▶ _EXERCISE_
Once the line containing "R11: 3.9k (GND, N_12) -> 24k (GND, N_12)" has been printed, stop; print every line before it exactly, starting at the top of the material below.

▶ _SOURCE MATERIAL_
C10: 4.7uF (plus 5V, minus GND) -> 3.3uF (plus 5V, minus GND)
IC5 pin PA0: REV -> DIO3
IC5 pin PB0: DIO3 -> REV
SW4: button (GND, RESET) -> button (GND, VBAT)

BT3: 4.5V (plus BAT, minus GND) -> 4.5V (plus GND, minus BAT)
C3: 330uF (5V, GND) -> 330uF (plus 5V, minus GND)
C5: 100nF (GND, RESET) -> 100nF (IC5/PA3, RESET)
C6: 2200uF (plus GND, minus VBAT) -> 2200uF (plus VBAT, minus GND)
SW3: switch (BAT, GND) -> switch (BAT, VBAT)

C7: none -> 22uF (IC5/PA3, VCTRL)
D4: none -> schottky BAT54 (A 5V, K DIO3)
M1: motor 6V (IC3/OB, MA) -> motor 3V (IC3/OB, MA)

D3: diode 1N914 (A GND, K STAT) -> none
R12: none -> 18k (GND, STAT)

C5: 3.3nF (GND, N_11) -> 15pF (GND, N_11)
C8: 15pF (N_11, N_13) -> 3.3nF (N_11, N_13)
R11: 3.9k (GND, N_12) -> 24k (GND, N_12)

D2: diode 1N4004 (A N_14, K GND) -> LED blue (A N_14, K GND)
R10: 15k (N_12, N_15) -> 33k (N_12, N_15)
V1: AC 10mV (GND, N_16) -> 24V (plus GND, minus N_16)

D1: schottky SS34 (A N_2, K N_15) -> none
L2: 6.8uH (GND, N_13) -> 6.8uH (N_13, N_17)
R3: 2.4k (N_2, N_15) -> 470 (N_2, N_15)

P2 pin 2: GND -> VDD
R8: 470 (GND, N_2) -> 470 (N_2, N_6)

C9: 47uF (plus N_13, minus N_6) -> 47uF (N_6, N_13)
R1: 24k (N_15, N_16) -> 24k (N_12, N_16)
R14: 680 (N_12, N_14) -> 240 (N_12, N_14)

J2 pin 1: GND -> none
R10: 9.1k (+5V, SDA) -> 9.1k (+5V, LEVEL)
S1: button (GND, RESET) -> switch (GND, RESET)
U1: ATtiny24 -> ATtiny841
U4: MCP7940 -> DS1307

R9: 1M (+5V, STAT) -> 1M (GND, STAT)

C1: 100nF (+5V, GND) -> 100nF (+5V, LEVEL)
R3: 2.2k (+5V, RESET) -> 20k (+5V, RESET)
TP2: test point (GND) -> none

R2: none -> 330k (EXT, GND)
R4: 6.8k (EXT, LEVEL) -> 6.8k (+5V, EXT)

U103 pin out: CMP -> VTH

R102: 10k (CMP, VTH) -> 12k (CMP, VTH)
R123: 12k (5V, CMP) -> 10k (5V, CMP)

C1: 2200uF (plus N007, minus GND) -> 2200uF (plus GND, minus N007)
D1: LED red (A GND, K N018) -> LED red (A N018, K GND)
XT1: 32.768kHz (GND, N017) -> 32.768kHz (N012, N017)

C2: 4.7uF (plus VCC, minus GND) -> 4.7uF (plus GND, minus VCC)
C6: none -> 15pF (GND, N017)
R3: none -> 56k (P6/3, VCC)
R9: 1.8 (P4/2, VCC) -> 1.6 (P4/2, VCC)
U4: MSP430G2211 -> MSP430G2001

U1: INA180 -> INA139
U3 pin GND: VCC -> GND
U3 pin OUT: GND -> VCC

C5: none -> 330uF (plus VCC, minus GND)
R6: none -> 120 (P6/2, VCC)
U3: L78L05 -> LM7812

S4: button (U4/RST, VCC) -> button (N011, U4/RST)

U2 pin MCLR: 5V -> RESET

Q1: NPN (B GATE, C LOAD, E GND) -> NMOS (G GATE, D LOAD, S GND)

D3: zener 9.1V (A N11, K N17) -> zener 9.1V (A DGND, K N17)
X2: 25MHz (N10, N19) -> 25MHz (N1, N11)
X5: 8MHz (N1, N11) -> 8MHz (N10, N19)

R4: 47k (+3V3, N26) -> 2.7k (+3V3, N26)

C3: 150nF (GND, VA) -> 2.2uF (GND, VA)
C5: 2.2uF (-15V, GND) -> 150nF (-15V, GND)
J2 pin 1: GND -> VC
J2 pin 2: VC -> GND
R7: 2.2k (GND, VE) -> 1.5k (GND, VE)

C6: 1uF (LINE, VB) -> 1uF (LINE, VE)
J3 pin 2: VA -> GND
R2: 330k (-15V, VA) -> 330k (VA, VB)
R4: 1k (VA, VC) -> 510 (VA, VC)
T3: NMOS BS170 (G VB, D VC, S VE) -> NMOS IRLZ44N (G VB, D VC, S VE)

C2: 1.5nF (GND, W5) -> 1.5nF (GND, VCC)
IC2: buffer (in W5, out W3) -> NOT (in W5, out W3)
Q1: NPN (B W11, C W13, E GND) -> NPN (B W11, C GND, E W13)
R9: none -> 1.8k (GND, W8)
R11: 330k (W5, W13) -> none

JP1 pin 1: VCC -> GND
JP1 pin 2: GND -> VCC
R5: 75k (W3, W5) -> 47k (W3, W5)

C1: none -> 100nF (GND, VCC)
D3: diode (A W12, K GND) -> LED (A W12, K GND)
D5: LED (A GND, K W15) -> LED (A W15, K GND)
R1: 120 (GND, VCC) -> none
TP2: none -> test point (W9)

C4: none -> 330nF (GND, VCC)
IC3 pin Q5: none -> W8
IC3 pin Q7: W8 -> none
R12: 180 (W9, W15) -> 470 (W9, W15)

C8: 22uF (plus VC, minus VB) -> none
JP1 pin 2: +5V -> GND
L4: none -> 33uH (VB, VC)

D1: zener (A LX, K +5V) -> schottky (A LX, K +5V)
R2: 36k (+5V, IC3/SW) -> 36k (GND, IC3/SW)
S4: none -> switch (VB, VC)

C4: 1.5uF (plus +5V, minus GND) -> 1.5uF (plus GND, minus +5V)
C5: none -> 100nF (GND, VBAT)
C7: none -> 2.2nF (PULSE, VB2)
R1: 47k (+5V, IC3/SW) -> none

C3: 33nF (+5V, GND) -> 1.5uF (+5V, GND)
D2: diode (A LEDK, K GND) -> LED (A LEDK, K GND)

▶ _ANSWER TO THE PROBLEM_
C10: 4.7uF (plus 5V, minus GND) -> 3.3uF (plus 5V, minus GND)
IC5 pin PA0: REV -> DIO3
IC5 pin PB0: DIO3 -> REV
SW4: button (GND, RESET) -> button (GND, VBAT)

BT3: 4.5V (plus BAT, minus GND) -> 4.5V (plus GND, minus BAT)
C3: 330uF (5V, GND) -> 330uF (plus 5V, minus GND)
C5: 100nF (GND, RESET) -> 100nF (IC5/PA3, RESET)
C6: 2200uF (plus GND, minus VBAT) -> 2200uF (plus VBAT, minus GND)
SW3: switch (BAT, GND) -> switch (BAT, VBAT)

C7: none -> 22uF (IC5/PA3, VCTRL)
D4: none -> schottky BAT54 (A 5V, K DIO3)
M1: motor 6V (IC3/OB, MA) -> motor 3V (IC3/OB, MA)

D3: diode 1N914 (A GND, K STAT) -> none
R12: none -> 18k (GND, STAT)

C5: 3.3nF (GND, N_11) -> 15pF (GND, N_11)
C8: 15pF (N_11, N_13) -> 3.3nF (N_11, N_13)
R11: 3.9k (GND, N_12) -> 24k (GND, N_12)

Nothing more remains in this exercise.